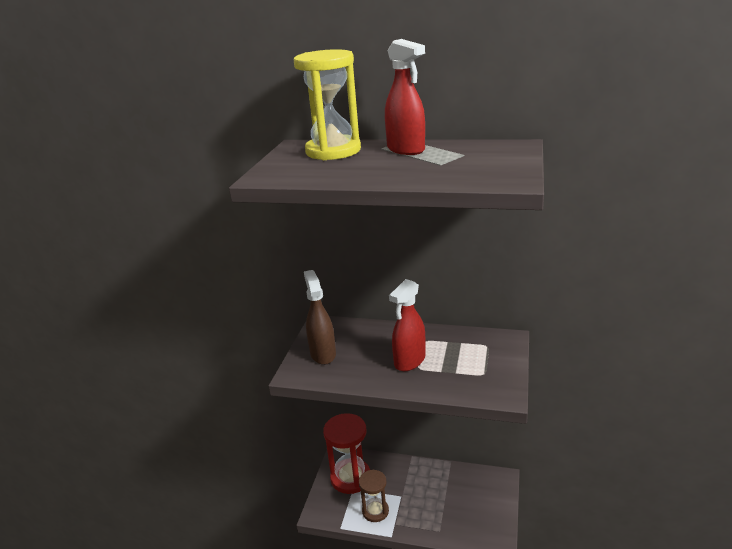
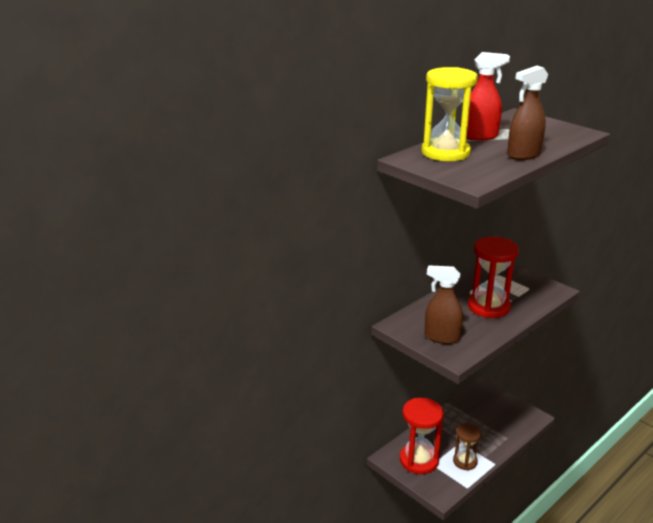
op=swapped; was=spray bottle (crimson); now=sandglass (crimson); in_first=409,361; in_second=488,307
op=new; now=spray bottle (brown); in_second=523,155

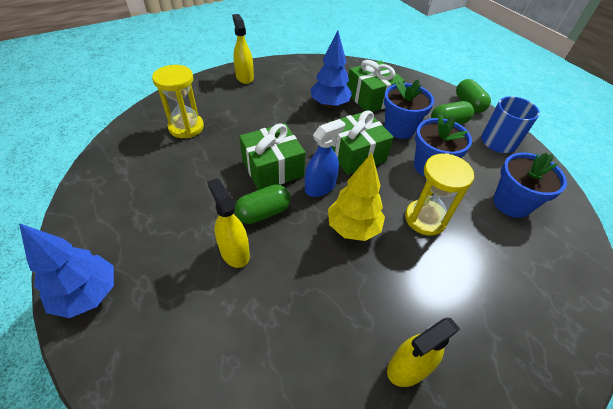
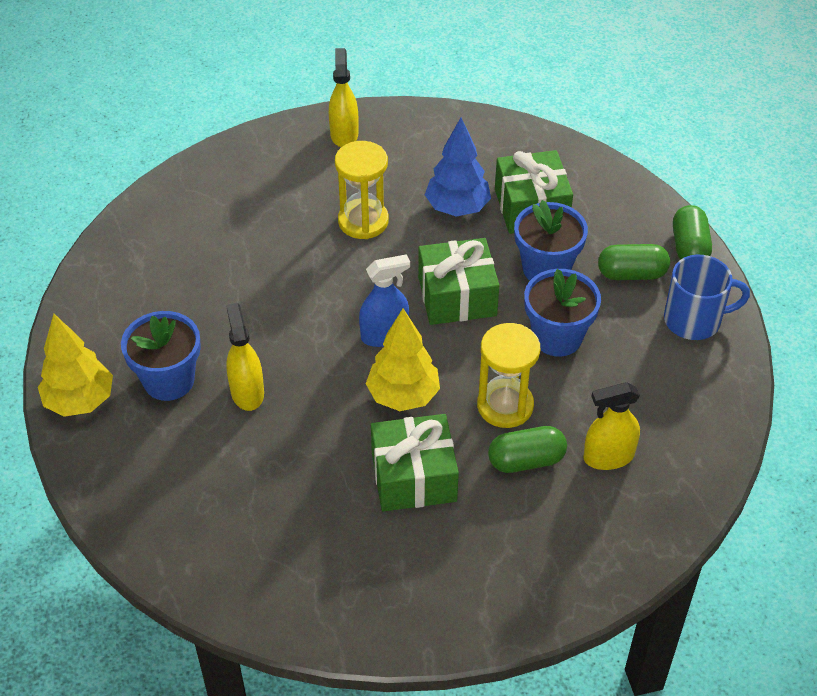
op=repainted; was=toy tree (cobalt); now=toy tree (bright yellow); in_first=88,294; in_second=80,401
op=shifted; was=sandglass (bright yellow); in_first=186,127; in_second=363,221
op=shifted; was=capsule (green); in_first=263,212; in_second=526,460
op=shifted; was=gift (green); in_first=272,168; in_second=413,477
op=shifted; was=spray bottle (bright yellow); in_first=408,367; in_second=608,457
op=shifted; was=potted plant (cobalt); in_first=511,203; in_second=169,380

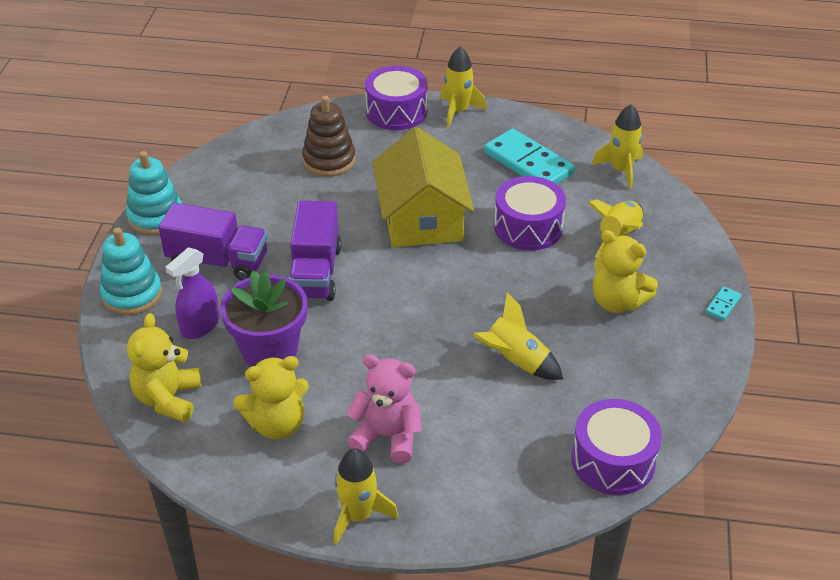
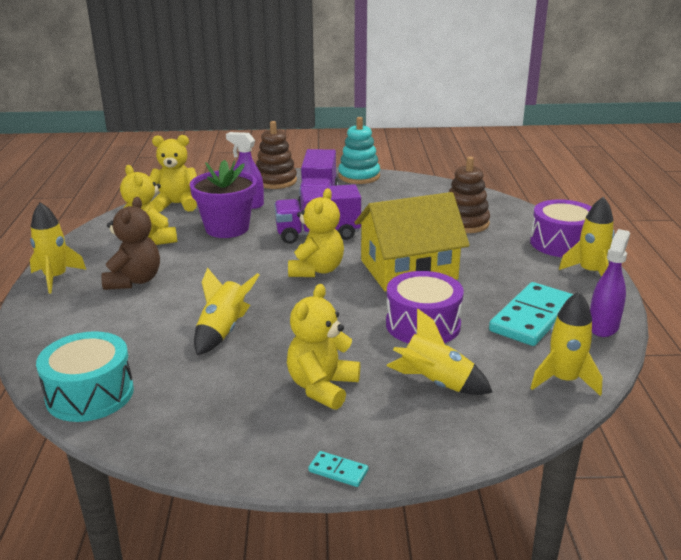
op=repainted; was=stacking rings (turquoise); now=stacking rings (brown); in_first=132,294; in_second=275,181
op=repainted; was=stuffed bear (rosy); now=stuffed bear (brown); in_first=387,436; in_second=134,281
op=repainted; was=drum (purple); now=drum (turquoise); in_first=613,460; in_second=90,394
op=new; now=stuffed bear (bright yellow); in_second=316,270
op=new; now=spray bottle (purple); in_second=603,326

════════════════════

** Exercise details **
Exactly the lines from the one with "op=repainted; was=drum (purple);" through the last line of the listing above must make up your answer.

** Response to the task **
op=repainted; was=drum (purple); now=drum (turquoise); in_first=613,460; in_second=90,394
op=new; now=stuffed bear (bright yellow); in_second=316,270
op=new; now=spray bottle (purple); in_second=603,326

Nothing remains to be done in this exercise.